→ **RECORDS FOR PROCESSING**

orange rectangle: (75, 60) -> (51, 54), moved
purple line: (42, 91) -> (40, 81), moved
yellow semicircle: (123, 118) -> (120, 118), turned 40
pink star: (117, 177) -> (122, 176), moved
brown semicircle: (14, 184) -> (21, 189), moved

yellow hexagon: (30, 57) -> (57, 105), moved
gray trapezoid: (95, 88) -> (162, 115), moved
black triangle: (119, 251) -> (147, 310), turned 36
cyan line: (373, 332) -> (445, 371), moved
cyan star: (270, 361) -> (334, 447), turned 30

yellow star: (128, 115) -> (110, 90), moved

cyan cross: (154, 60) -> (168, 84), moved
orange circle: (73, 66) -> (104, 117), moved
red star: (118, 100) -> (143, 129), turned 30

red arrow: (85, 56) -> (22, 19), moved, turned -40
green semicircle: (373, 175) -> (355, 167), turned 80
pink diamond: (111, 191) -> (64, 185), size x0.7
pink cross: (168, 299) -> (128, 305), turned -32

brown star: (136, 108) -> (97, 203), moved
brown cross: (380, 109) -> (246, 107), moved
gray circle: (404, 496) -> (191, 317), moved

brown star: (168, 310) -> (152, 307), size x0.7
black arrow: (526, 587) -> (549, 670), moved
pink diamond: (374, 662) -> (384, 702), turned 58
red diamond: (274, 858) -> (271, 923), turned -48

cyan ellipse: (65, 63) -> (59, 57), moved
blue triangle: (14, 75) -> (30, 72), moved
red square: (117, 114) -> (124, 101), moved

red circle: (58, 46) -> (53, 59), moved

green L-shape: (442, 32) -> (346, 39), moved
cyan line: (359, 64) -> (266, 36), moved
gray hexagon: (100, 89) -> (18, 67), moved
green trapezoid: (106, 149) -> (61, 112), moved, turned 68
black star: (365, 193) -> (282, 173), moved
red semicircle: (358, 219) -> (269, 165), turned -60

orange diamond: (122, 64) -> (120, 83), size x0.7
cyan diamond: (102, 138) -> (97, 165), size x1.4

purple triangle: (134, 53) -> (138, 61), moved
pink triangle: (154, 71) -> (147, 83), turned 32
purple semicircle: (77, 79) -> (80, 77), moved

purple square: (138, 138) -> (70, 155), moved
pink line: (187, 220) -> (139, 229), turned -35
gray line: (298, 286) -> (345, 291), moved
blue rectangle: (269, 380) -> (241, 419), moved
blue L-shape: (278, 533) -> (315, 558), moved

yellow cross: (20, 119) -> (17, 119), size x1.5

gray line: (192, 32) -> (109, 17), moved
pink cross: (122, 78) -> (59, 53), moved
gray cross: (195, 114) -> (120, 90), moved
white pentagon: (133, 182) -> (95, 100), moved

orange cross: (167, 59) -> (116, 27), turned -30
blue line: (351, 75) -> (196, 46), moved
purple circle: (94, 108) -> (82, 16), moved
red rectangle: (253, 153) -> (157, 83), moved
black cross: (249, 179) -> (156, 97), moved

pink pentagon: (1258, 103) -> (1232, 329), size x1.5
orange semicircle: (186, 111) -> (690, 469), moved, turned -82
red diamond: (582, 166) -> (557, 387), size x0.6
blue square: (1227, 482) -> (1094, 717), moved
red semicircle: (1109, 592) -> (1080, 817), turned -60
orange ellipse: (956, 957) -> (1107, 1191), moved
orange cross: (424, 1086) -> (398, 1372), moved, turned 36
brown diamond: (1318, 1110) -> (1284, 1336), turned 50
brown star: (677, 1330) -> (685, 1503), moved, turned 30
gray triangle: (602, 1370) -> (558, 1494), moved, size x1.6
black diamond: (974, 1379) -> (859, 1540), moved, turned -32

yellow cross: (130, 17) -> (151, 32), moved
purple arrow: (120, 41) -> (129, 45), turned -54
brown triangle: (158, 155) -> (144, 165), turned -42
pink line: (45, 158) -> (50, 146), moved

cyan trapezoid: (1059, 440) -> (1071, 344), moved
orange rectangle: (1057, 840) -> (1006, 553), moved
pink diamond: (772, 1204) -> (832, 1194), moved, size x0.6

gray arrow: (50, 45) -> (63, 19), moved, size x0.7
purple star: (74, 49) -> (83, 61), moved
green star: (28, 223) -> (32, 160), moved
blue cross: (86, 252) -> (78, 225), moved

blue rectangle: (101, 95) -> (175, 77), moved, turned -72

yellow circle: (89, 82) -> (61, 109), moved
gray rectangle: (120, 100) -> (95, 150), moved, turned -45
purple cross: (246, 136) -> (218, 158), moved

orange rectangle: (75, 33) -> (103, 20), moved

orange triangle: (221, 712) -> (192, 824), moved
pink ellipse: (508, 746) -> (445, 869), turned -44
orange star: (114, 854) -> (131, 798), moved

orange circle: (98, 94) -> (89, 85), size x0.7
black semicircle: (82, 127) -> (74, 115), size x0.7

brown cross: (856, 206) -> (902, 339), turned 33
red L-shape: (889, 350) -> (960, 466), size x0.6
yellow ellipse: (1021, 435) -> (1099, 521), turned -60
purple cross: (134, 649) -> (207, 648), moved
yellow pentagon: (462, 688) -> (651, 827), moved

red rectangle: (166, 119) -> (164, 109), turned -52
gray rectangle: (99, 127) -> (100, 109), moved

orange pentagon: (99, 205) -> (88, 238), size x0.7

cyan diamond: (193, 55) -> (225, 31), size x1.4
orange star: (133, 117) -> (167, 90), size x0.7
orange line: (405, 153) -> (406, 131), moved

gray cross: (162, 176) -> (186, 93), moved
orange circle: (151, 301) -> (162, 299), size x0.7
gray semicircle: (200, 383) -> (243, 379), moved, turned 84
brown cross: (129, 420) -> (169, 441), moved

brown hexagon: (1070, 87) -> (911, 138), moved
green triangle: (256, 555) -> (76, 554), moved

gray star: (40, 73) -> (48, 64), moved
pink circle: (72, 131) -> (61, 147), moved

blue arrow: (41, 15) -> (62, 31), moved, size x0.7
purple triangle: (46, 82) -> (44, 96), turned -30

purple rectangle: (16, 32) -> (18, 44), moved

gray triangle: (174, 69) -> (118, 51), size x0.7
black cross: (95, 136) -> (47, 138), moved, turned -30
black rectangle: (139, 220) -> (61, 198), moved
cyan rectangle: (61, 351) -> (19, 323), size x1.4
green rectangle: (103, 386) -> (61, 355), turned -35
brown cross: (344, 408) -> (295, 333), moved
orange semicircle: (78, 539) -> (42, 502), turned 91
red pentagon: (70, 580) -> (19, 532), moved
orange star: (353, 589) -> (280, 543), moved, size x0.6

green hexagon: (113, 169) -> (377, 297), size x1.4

→ **WHAT IS REQUIRED**
State the number of lines in the listing that include the word "pentagon", without any other text.

→ **SOLUTION**
5